- **WRITTEN REQUEST**: Can you turn the stretch of data from its start through the line containing "2: (837, 494)" into a JSON list of strings, one string per line, with blank lines omitted? Leave the pictures out of the answer.

☆ ☆ ☆ ☆ ☆

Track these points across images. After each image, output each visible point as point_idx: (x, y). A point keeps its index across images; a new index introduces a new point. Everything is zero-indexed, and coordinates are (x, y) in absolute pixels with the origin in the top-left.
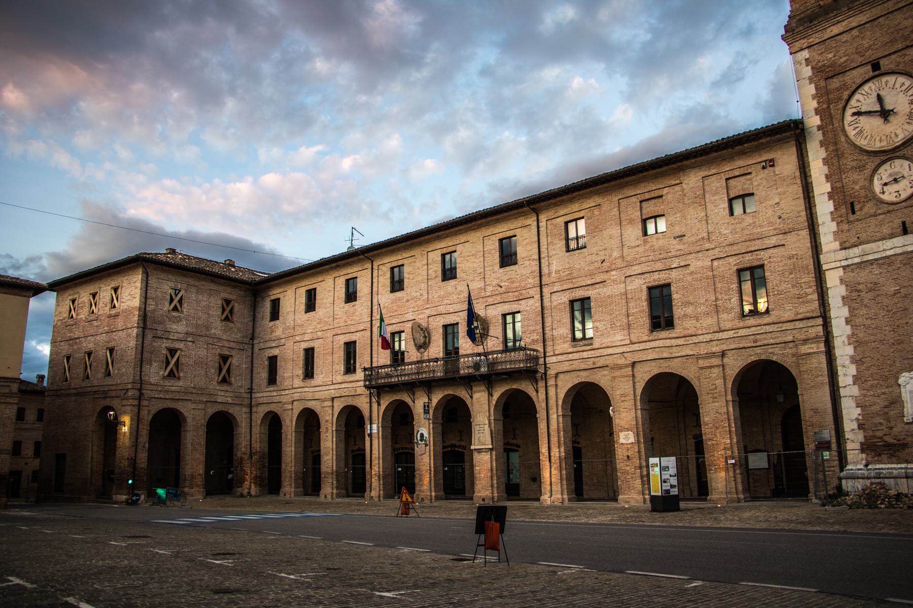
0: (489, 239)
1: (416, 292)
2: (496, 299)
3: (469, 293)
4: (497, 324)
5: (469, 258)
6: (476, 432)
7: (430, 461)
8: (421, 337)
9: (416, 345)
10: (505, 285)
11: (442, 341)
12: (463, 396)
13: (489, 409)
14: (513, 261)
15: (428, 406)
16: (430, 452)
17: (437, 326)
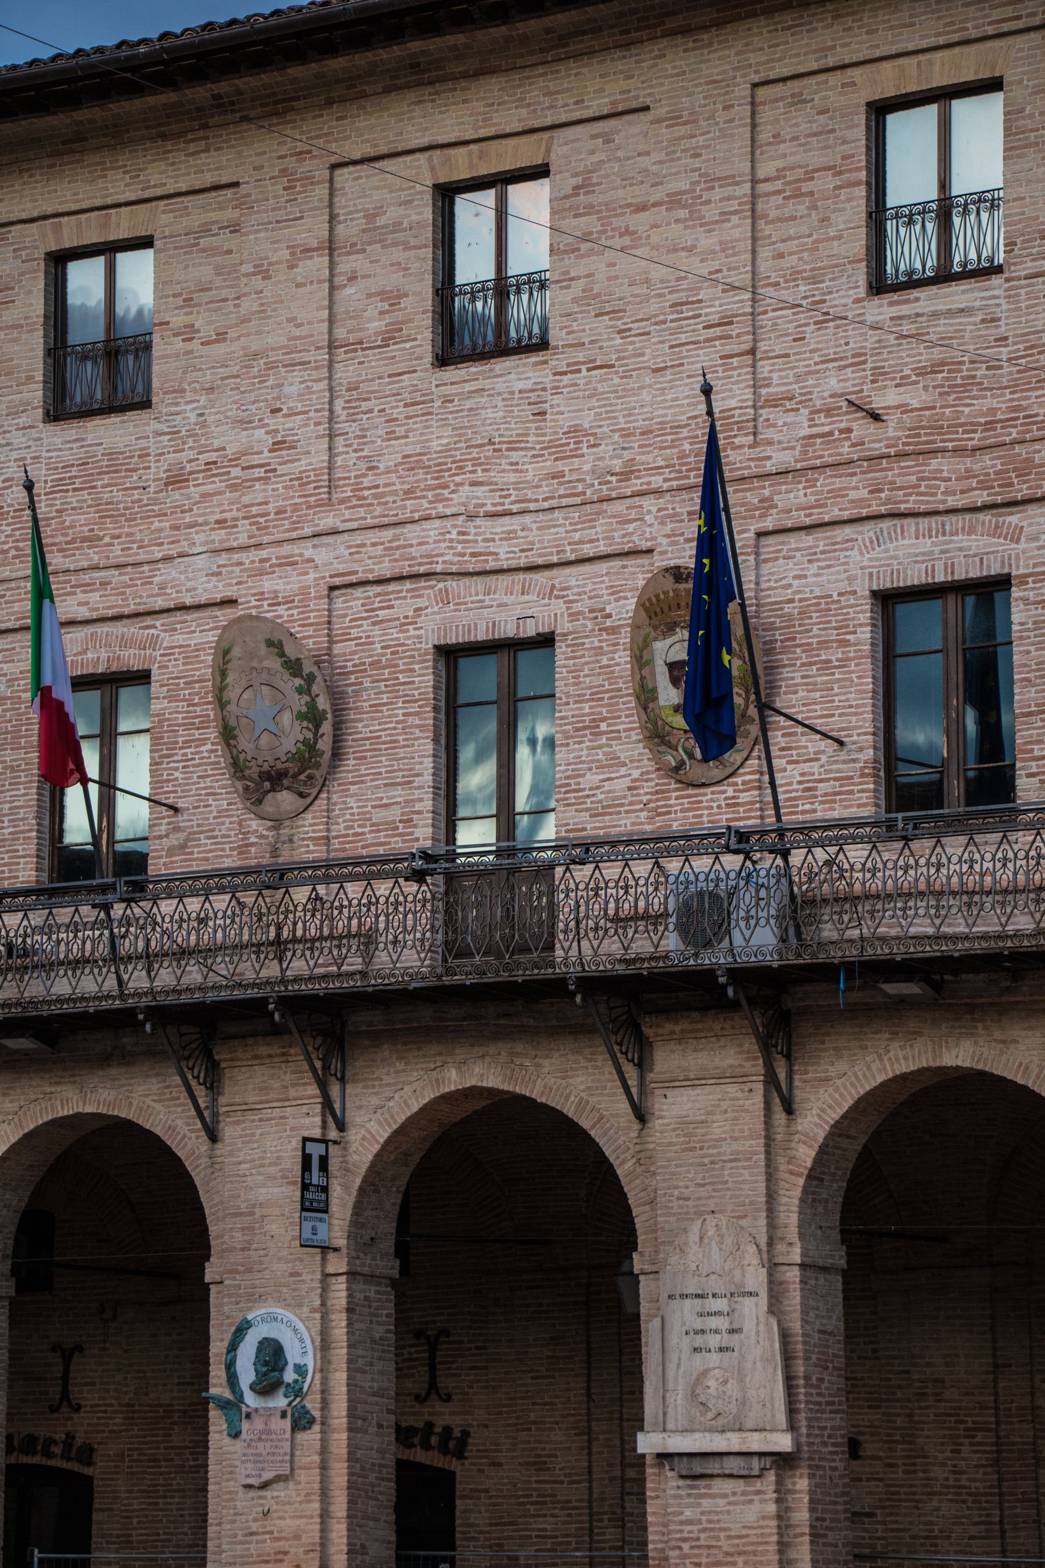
0: (798, 100)
1: (245, 423)
2: (837, 494)
3: (713, 427)
4: (835, 655)
5: (640, 221)
6: (680, 1343)
7: (324, 1530)
8: (286, 718)
9: (237, 768)
10: (905, 408)
11: (429, 747)
12: (581, 1104)
13: (771, 1196)
14: (124, 385)
15: (324, 1161)
16: (324, 1467)
17: (394, 649)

☆ ☆ ☆ ☆ ☆

- **WRITTEN SOLUTION**:
[
  "Track these points across images. After each image, output each visible point as point_idx: (x, y). A point keeps its index across images; a new index introduces a new point. Everything is zero-indexed, and coordinates are (x, y) in absolute pixels with the origin in the top-left.",
  "0: (489, 239)",
  "1: (416, 292)",
  "2: (496, 299)",
  "3: (469, 293)",
  "4: (497, 324)",
  "5: (469, 258)",
  "6: (476, 432)",
  "7: (430, 461)",
  "8: (421, 337)",
  "9: (416, 345)",
  "10: (505, 285)",
  "11: (442, 341)",
  "12: (463, 396)",
  "13: (489, 409)",
  "14: (513, 261)",
  "15: (428, 406)",
  "16: (430, 452)",
  "17: (437, 326)",
  "0: (798, 100)",
  "1: (245, 423)",
  "2: (837, 494)"
]